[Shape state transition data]
%%

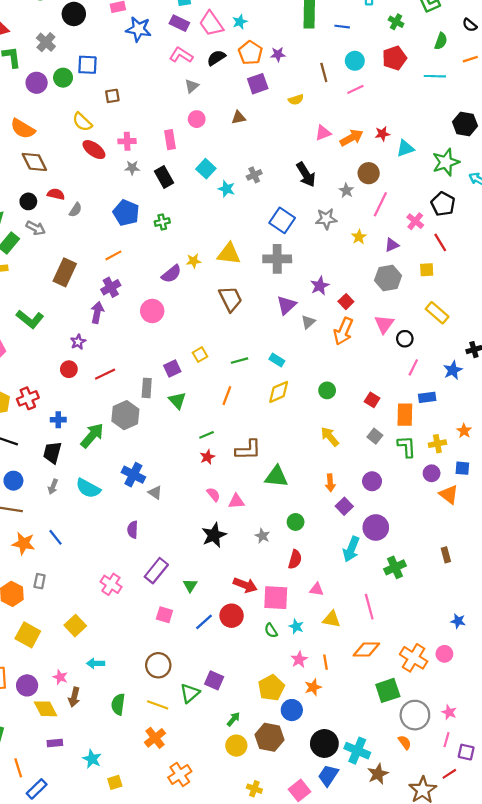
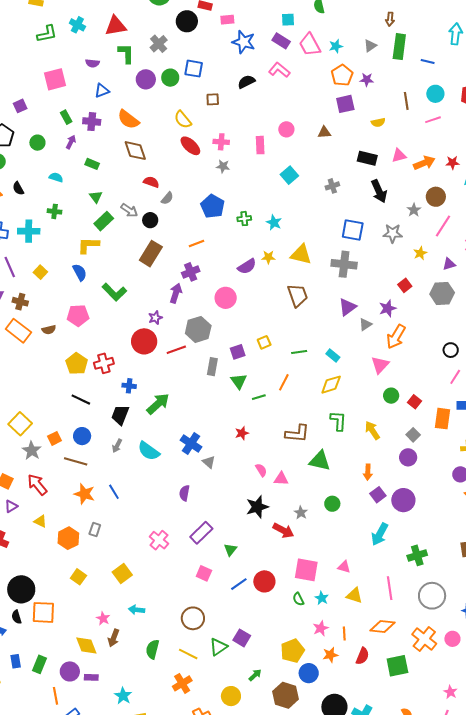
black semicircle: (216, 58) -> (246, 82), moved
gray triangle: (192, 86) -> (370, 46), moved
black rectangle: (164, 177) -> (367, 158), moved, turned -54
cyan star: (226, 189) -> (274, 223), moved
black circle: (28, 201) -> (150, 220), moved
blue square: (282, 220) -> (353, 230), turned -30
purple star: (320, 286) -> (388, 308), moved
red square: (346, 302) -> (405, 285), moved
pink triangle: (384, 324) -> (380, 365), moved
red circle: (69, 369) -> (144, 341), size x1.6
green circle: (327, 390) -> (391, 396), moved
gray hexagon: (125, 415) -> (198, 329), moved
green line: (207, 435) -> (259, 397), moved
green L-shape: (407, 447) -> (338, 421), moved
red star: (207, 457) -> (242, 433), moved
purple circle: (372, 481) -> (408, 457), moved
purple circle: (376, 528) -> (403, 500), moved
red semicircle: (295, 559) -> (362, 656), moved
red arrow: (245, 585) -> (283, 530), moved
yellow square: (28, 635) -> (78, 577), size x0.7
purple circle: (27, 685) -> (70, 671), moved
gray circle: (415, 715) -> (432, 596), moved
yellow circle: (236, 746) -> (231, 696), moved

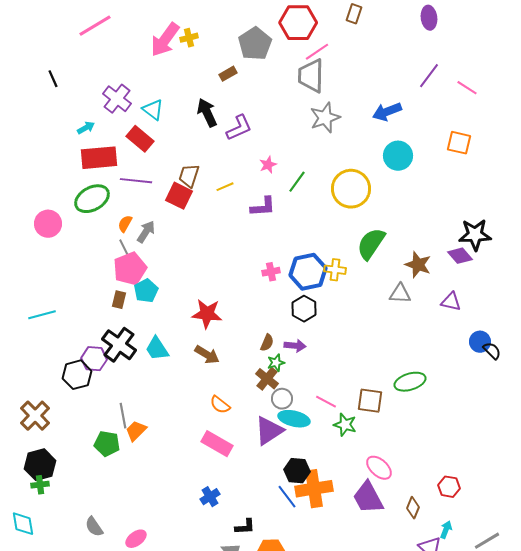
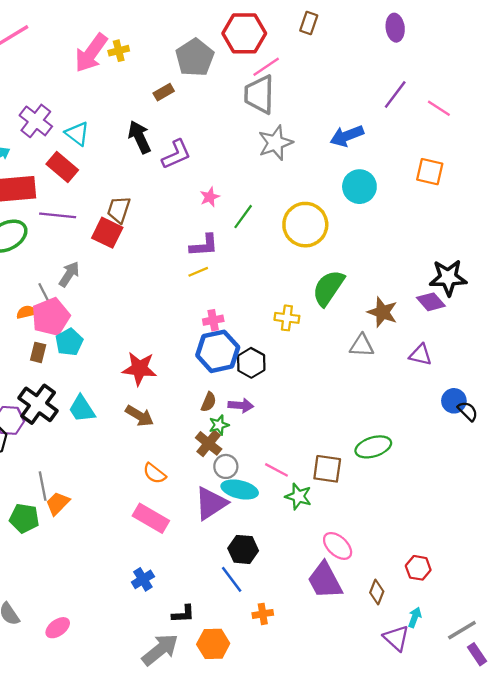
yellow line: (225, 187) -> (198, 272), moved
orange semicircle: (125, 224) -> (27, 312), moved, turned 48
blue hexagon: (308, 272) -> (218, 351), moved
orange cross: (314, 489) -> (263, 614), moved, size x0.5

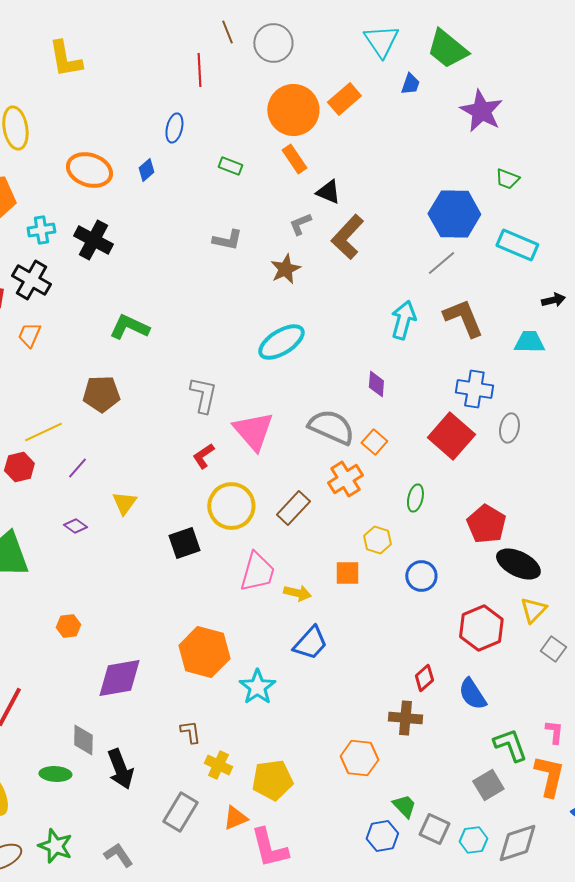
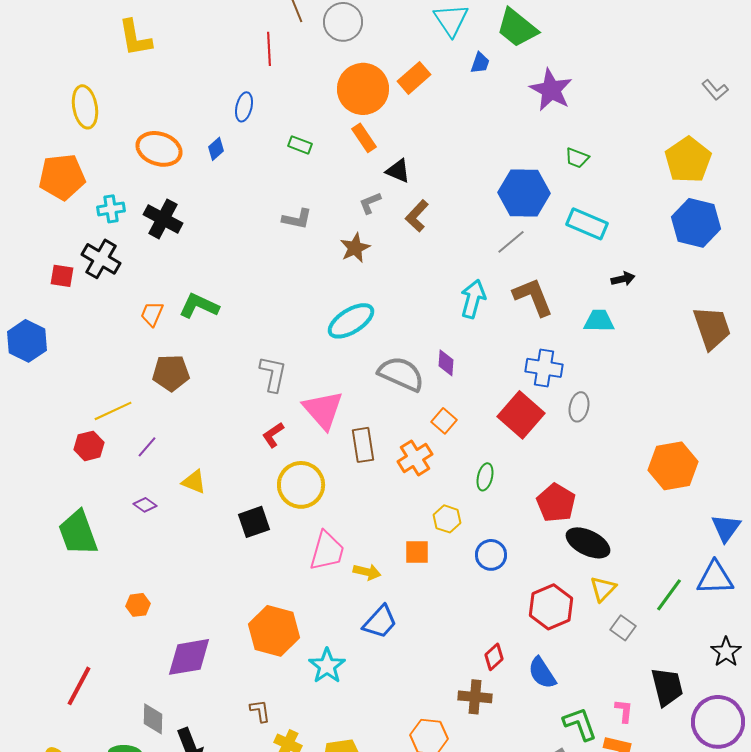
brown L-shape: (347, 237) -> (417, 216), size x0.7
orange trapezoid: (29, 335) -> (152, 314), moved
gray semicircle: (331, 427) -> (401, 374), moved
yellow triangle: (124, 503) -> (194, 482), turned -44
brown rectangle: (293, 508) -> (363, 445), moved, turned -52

%%

Each line in the data that holds the string "hexagon" needs to be copied.

**YOUR SOLUTION**
gray hexagon: (125, 415) -> (198, 329), moved
blue hexagon: (308, 272) -> (218, 351), moved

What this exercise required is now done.